» Problem requirements
Give the count of lines in the records below that contain "blue", and say nothing more.

[Saved data entries]
==================================================
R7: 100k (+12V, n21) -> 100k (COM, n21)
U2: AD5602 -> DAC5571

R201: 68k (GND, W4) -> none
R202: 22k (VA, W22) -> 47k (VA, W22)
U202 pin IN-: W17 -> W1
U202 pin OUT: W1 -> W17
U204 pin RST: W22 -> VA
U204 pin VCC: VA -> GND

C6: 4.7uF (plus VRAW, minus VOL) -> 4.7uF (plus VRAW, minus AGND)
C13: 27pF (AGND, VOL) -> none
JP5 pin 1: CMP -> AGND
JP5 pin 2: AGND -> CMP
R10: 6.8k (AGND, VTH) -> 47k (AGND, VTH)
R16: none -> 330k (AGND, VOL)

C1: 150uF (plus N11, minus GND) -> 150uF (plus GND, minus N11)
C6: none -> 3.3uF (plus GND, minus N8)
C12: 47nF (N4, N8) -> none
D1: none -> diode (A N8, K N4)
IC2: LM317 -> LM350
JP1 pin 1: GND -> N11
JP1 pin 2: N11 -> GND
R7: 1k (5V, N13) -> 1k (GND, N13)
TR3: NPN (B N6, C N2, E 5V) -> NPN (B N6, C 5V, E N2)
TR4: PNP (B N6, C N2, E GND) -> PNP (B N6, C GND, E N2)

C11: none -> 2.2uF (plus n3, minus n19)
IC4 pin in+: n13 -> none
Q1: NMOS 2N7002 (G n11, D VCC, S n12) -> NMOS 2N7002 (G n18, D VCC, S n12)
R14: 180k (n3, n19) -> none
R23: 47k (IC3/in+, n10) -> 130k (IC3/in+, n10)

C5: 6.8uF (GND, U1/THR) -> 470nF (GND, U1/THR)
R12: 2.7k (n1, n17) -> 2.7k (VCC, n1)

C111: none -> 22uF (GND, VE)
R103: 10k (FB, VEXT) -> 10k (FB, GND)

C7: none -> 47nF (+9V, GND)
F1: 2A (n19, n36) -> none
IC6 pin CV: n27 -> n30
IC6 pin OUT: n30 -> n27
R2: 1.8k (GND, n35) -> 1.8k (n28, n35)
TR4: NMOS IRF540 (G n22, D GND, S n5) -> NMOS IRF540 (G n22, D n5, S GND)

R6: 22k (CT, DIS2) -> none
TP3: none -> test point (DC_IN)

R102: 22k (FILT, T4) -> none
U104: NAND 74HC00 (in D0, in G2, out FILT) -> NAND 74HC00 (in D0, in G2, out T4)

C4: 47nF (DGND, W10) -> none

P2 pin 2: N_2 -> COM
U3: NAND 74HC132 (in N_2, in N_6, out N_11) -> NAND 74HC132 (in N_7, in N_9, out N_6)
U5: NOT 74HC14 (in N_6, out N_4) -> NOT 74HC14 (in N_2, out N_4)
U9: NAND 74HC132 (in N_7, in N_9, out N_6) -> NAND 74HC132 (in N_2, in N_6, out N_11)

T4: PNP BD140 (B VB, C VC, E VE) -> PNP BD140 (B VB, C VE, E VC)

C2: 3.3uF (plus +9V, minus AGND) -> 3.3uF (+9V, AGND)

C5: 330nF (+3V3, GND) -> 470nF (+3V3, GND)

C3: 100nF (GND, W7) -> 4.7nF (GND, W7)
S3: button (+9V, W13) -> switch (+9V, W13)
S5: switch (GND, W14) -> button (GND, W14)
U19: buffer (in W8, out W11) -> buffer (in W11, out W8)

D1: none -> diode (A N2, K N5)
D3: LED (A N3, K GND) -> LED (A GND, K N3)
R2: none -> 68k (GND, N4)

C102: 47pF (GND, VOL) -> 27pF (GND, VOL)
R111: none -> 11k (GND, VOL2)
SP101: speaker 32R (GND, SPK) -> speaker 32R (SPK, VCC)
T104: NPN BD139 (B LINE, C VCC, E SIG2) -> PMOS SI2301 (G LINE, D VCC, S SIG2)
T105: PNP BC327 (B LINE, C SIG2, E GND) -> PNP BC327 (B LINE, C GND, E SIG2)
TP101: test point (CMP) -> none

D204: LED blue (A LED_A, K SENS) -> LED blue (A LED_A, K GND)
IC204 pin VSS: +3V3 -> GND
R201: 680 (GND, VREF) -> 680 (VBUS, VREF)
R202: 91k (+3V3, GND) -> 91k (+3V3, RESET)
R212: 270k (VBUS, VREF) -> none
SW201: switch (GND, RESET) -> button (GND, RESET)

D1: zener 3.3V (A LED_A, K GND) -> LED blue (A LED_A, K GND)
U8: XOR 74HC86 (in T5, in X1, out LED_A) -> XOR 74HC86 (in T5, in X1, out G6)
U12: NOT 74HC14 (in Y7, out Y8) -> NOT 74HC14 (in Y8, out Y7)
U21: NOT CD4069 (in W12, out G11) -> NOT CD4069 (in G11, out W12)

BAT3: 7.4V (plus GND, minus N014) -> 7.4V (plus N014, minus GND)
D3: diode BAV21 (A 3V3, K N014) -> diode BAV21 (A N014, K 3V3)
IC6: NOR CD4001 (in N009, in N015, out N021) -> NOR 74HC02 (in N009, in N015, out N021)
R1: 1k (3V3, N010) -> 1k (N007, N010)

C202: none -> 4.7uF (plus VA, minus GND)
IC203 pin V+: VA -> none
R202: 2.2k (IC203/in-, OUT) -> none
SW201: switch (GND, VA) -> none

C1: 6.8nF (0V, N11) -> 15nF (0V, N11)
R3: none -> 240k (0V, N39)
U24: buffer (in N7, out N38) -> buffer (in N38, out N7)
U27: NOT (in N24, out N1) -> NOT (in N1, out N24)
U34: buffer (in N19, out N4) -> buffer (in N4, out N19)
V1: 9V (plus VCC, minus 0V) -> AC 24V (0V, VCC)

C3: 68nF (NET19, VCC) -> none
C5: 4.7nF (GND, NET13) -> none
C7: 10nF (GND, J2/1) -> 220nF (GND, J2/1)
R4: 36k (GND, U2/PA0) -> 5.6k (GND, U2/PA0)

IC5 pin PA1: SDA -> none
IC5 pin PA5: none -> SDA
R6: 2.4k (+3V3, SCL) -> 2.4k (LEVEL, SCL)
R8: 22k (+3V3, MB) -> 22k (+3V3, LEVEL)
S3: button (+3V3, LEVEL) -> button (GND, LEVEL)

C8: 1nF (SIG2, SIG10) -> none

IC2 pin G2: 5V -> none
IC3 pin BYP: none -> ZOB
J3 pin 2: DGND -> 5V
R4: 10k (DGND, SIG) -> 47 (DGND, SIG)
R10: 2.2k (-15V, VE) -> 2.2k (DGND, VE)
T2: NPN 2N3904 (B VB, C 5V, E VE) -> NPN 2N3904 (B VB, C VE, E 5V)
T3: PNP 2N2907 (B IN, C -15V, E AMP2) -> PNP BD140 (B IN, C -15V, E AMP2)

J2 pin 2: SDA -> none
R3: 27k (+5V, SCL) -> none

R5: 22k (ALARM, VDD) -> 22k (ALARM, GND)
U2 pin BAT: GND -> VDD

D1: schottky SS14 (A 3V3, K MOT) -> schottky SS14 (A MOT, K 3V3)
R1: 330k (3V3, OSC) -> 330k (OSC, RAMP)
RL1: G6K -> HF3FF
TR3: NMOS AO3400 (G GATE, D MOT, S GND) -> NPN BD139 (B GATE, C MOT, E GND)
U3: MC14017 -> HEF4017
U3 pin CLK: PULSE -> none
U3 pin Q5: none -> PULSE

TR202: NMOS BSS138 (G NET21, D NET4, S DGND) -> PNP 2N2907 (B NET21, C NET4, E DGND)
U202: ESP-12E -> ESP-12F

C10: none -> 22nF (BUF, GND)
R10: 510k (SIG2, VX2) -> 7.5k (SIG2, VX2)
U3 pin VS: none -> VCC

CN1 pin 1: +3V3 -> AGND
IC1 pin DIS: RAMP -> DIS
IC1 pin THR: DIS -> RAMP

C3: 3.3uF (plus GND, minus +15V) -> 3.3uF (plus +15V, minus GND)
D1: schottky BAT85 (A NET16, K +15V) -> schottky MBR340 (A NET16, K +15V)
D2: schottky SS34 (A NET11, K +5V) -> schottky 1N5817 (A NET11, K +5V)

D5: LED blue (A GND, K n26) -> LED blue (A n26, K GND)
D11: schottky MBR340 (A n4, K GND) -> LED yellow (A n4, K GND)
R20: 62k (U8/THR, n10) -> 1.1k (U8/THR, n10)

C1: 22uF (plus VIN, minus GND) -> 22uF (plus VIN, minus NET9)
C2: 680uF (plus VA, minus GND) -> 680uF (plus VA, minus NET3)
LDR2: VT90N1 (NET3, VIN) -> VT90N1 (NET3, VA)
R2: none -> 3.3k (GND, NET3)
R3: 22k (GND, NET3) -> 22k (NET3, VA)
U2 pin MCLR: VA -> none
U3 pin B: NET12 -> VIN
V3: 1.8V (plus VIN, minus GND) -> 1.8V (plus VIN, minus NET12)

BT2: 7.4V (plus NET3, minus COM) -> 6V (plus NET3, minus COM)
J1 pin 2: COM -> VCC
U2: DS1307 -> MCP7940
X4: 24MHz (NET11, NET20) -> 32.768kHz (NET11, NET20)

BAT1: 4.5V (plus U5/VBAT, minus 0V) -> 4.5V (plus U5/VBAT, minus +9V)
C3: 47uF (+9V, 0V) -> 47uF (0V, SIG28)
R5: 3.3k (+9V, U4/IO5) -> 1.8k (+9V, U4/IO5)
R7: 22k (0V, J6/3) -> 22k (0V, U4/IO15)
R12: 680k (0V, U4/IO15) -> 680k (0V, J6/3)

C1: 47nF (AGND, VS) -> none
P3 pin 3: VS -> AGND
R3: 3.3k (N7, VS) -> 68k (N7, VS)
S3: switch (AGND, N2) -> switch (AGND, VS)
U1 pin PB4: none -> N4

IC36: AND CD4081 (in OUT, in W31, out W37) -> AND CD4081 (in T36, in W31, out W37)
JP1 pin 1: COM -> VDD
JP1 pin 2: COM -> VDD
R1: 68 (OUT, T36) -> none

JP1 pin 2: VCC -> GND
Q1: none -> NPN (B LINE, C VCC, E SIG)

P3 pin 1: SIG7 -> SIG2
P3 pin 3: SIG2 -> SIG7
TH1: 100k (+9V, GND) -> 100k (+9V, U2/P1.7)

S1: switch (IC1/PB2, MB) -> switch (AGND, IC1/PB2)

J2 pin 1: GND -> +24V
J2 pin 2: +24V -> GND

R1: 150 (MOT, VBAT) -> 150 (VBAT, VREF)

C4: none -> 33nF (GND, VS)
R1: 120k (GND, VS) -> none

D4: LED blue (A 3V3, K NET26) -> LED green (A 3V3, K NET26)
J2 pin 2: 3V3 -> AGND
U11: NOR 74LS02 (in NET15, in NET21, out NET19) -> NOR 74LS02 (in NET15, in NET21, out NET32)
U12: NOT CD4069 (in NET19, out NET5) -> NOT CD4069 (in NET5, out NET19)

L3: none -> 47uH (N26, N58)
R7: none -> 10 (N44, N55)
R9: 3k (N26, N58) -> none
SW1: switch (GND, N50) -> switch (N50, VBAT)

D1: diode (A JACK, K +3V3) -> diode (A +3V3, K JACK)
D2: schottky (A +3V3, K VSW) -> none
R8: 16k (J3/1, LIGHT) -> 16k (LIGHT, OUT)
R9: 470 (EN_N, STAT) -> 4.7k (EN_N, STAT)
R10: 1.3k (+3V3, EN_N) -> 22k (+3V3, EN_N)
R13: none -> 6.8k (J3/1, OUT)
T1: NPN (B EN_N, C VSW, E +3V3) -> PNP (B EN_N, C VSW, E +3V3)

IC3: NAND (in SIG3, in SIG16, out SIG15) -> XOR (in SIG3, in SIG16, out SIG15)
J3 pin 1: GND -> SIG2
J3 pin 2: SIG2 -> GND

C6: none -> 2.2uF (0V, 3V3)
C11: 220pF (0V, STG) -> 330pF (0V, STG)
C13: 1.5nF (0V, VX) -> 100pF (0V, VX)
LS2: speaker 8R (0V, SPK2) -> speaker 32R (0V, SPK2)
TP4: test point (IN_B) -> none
==================================================
» Written response
4